* [What is needed]: Only certain lines below are wanted: those starting at the line containing "blue phone: 0 -> 3" and ending at the line containing "yellow lemon: 0 -> 1", both included, each retyped exactly.

* [Data under study]:

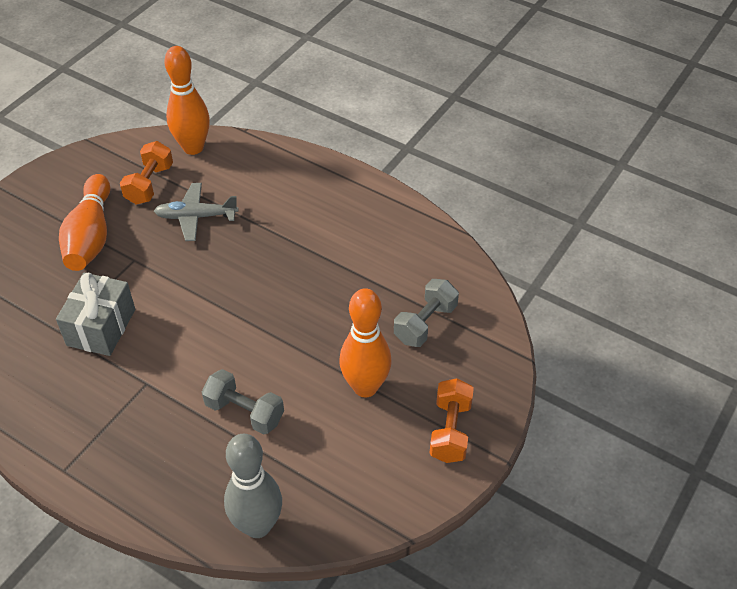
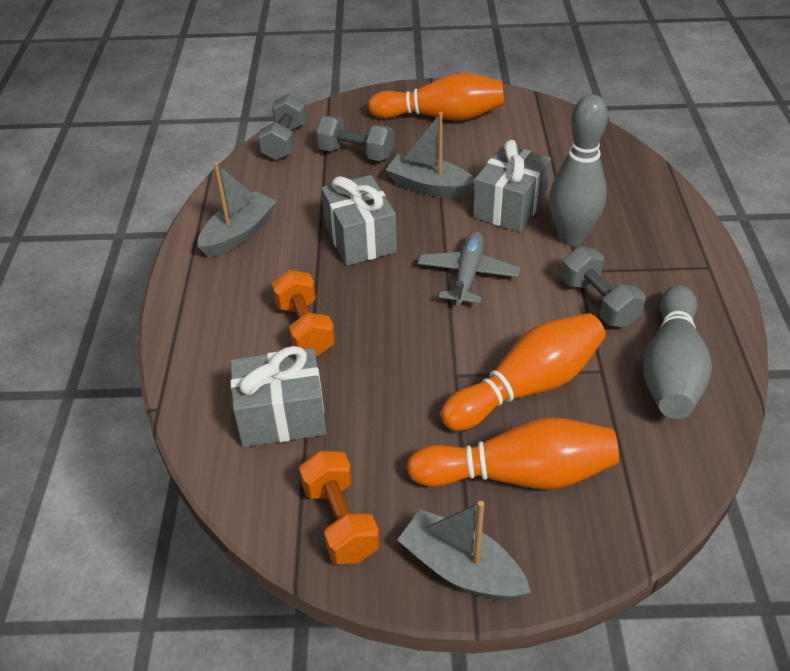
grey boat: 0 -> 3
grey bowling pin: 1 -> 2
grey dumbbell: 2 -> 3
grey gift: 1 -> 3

==

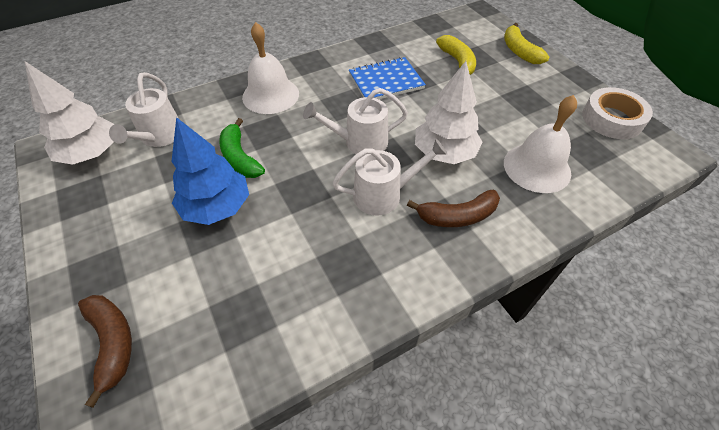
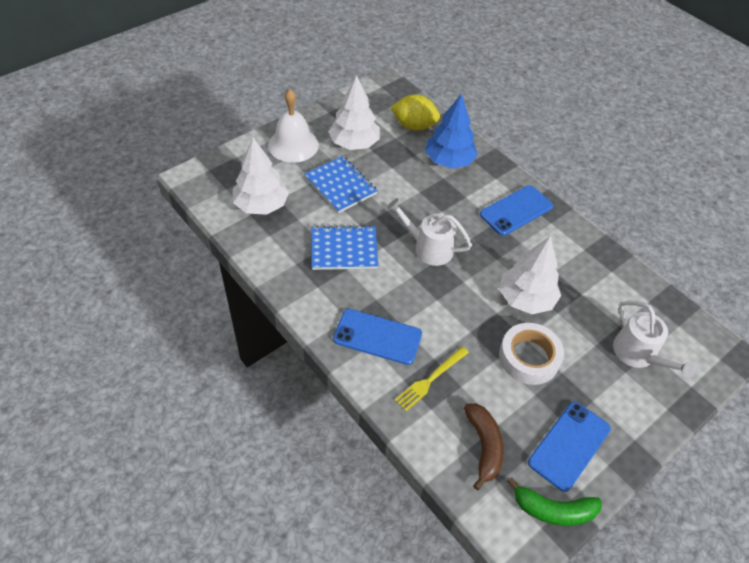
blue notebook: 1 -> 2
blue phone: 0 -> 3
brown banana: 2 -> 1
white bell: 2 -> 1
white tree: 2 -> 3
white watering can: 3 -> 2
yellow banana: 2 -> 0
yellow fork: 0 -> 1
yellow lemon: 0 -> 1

---

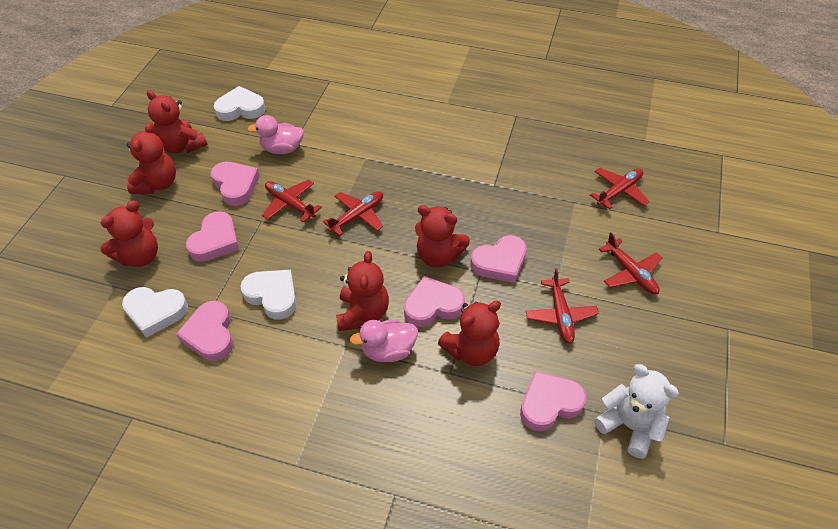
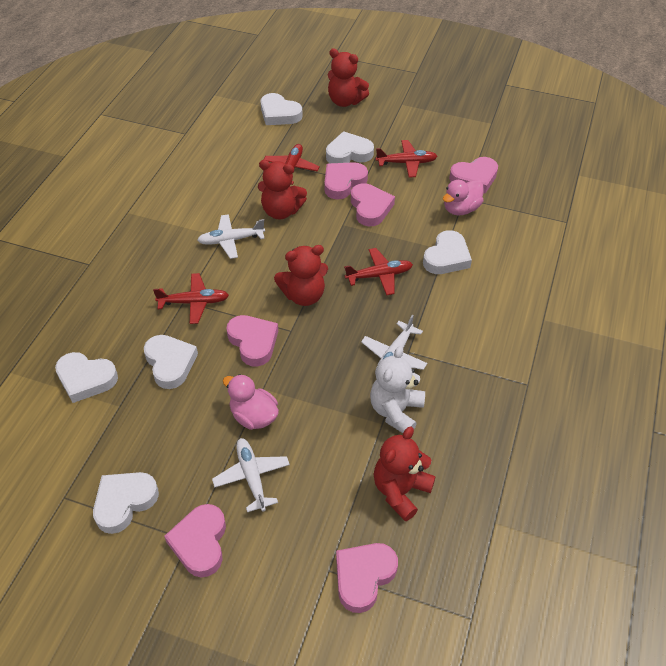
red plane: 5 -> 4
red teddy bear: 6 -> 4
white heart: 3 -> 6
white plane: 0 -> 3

* [Result of the exercise]:
blue phone: 0 -> 3
brown banana: 2 -> 1
white bell: 2 -> 1
white tree: 2 -> 3
white watering can: 3 -> 2
yellow banana: 2 -> 0
yellow fork: 0 -> 1
yellow lemon: 0 -> 1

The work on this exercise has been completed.